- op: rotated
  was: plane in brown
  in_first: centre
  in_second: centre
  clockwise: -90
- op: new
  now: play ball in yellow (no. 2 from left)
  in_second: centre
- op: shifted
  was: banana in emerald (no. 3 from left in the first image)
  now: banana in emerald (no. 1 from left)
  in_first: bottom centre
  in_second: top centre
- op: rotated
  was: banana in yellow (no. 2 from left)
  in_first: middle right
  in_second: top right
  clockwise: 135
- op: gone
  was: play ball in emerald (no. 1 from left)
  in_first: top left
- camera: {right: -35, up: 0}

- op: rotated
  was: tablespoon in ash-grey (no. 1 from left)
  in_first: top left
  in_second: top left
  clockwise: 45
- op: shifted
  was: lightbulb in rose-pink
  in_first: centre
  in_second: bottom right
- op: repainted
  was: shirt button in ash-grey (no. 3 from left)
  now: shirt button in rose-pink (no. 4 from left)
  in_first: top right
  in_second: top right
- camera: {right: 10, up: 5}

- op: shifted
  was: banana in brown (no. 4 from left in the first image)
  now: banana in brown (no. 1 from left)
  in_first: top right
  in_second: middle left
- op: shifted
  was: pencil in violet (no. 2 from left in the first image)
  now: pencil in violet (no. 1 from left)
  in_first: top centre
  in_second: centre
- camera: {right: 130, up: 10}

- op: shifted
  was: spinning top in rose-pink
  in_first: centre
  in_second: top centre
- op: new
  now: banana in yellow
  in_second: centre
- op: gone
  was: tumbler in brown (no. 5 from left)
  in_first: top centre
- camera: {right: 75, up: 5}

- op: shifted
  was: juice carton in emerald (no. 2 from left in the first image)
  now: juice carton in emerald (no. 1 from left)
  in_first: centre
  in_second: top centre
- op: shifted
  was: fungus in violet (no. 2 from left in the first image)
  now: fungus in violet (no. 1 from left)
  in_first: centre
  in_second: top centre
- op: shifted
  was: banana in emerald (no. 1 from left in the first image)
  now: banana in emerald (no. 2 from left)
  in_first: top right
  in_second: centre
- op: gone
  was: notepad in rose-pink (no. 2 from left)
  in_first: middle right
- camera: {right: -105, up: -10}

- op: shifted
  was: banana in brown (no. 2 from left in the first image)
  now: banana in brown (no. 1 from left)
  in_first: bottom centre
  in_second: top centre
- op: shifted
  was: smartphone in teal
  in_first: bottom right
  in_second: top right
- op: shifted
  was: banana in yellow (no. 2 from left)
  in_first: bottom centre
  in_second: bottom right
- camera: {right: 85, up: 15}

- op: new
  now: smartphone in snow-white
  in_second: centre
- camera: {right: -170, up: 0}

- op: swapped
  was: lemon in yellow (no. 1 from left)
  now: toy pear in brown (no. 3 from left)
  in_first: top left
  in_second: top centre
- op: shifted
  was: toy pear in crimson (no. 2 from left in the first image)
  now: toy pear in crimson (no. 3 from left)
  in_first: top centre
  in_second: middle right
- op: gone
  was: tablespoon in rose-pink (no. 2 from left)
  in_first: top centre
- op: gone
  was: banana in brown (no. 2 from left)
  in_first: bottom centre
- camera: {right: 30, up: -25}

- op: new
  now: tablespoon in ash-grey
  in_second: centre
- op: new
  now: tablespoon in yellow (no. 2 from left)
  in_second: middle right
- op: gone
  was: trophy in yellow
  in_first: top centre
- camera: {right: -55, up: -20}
○ ○ ○ ○
= Work instruction =
Your answer must be the full listing, restated word for word.

= Exercise response =
- op: rotated
  was: plane in brown
  in_first: centre
  in_second: centre
  clockwise: -90
- op: new
  now: play ball in yellow (no. 2 from left)
  in_second: centre
- op: shifted
  was: banana in emerald (no. 3 from left in the first image)
  now: banana in emerald (no. 1 from left)
  in_first: bottom centre
  in_second: top centre
- op: rotated
  was: banana in yellow (no. 2 from left)
  in_first: middle right
  in_second: top right
  clockwise: 135
- op: gone
  was: play ball in emerald (no. 1 from left)
  in_first: top left
- camera: {right: -35, up: 0}

- op: rotated
  was: tablespoon in ash-grey (no. 1 from left)
  in_first: top left
  in_second: top left
  clockwise: 45
- op: shifted
  was: lightbulb in rose-pink
  in_first: centre
  in_second: bottom right
- op: repainted
  was: shirt button in ash-grey (no. 3 from left)
  now: shirt button in rose-pink (no. 4 from left)
  in_first: top right
  in_second: top right
- camera: {right: 10, up: 5}

- op: shifted
  was: banana in brown (no. 4 from left in the first image)
  now: banana in brown (no. 1 from left)
  in_first: top right
  in_second: middle left
- op: shifted
  was: pencil in violet (no. 2 from left in the first image)
  now: pencil in violet (no. 1 from left)
  in_first: top centre
  in_second: centre
- camera: {right: 130, up: 10}

- op: shifted
  was: spinning top in rose-pink
  in_first: centre
  in_second: top centre
- op: new
  now: banana in yellow
  in_second: centre
- op: gone
  was: tumbler in brown (no. 5 from left)
  in_first: top centre
- camera: {right: 75, up: 5}

- op: shifted
  was: juice carton in emerald (no. 2 from left in the first image)
  now: juice carton in emerald (no. 1 from left)
  in_first: centre
  in_second: top centre
- op: shifted
  was: fungus in violet (no. 2 from left in the first image)
  now: fungus in violet (no. 1 from left)
  in_first: centre
  in_second: top centre
- op: shifted
  was: banana in emerald (no. 1 from left in the first image)
  now: banana in emerald (no. 2 from left)
  in_first: top right
  in_second: centre
- op: gone
  was: notepad in rose-pink (no. 2 from left)
  in_first: middle right
- camera: {right: -105, up: -10}

- op: shifted
  was: banana in brown (no. 2 from left in the first image)
  now: banana in brown (no. 1 from left)
  in_first: bottom centre
  in_second: top centre
- op: shifted
  was: smartphone in teal
  in_first: bottom right
  in_second: top right
- op: shifted
  was: banana in yellow (no. 2 from left)
  in_first: bottom centre
  in_second: bottom right
- camera: {right: 85, up: 15}

- op: new
  now: smartphone in snow-white
  in_second: centre
- camera: {right: -170, up: 0}

- op: swapped
  was: lemon in yellow (no. 1 from left)
  now: toy pear in brown (no. 3 from left)
  in_first: top left
  in_second: top centre
- op: shifted
  was: toy pear in crimson (no. 2 from left in the first image)
  now: toy pear in crimson (no. 3 from left)
  in_first: top centre
  in_second: middle right
- op: gone
  was: tablespoon in rose-pink (no. 2 from left)
  in_first: top centre
- op: gone
  was: banana in brown (no. 2 from left)
  in_first: bottom centre
- camera: {right: 30, up: -25}

- op: new
  now: tablespoon in ash-grey
  in_second: centre
- op: new
  now: tablespoon in yellow (no. 2 from left)
  in_second: middle right
- op: gone
  was: trophy in yellow
  in_first: top centre
- camera: {right: -55, up: -20}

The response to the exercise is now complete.